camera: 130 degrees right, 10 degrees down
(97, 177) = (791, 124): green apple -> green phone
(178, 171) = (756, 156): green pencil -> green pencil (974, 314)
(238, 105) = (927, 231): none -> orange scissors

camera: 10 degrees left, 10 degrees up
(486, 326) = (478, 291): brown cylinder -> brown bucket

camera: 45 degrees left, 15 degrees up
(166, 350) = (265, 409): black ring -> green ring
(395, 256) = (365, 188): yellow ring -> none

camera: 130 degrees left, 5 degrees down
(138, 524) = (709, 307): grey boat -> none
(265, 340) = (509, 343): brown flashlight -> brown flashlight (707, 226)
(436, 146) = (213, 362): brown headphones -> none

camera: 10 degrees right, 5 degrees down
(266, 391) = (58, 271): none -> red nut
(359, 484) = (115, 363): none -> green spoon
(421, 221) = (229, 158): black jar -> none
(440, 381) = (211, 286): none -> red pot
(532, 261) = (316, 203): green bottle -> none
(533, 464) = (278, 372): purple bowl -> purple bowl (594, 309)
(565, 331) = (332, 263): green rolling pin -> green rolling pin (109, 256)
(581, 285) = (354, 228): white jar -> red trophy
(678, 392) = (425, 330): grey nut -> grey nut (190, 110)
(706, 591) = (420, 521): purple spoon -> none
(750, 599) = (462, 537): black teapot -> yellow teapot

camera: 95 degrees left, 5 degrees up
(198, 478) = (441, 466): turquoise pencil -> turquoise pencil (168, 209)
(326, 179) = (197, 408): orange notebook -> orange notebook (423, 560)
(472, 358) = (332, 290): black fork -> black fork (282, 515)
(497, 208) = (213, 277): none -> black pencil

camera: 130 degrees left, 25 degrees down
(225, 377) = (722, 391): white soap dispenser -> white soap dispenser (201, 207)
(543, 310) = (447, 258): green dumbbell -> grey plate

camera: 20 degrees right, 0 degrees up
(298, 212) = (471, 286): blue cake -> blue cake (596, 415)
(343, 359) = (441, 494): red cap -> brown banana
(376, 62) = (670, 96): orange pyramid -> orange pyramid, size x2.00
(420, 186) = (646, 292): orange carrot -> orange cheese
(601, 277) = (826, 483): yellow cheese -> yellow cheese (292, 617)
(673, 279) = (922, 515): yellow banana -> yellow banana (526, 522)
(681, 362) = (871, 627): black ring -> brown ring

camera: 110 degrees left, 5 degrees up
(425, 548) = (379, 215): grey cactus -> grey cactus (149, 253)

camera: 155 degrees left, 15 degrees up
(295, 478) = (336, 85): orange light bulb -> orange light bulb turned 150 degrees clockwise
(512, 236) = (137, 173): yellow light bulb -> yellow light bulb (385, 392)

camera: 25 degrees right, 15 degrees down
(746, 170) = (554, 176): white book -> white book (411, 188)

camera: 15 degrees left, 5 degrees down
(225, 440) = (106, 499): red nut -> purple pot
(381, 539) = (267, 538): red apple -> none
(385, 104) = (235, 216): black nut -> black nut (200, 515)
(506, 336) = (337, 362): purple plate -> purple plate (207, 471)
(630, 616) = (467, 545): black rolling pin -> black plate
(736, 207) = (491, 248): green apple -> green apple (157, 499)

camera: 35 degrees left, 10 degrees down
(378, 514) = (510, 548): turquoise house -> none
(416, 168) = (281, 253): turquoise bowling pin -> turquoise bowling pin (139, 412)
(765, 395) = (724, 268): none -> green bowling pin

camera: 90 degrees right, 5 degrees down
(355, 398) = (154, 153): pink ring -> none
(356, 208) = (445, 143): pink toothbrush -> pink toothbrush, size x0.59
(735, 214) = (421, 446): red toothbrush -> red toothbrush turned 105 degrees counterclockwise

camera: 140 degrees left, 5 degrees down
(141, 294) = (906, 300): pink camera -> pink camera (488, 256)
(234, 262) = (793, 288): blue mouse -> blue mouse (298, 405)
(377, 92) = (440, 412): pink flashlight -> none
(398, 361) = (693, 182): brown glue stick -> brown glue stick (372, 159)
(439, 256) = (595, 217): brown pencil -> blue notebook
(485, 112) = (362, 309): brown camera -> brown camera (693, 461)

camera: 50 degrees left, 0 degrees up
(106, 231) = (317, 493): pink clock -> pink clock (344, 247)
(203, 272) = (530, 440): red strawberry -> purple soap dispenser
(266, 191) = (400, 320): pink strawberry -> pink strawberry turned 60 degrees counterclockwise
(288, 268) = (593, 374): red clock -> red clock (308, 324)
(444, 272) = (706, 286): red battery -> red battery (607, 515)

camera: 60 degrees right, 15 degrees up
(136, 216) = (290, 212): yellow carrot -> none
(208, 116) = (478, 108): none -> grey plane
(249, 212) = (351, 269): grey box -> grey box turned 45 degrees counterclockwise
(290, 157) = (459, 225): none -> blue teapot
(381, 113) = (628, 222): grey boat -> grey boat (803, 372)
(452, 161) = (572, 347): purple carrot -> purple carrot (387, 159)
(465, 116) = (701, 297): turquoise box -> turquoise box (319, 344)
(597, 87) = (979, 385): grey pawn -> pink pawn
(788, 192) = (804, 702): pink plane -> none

## Work request
Take every line from the records that holds "counterclockwise" and copy it down.

## Expected answer
(735, 214) = (421, 446): red toothbrush -> red toothbrush turned 105 degrees counterclockwise
(266, 191) = (400, 320): pink strawberry -> pink strawberry turned 60 degrees counterclockwise
(249, 212) = (351, 269): grey box -> grey box turned 45 degrees counterclockwise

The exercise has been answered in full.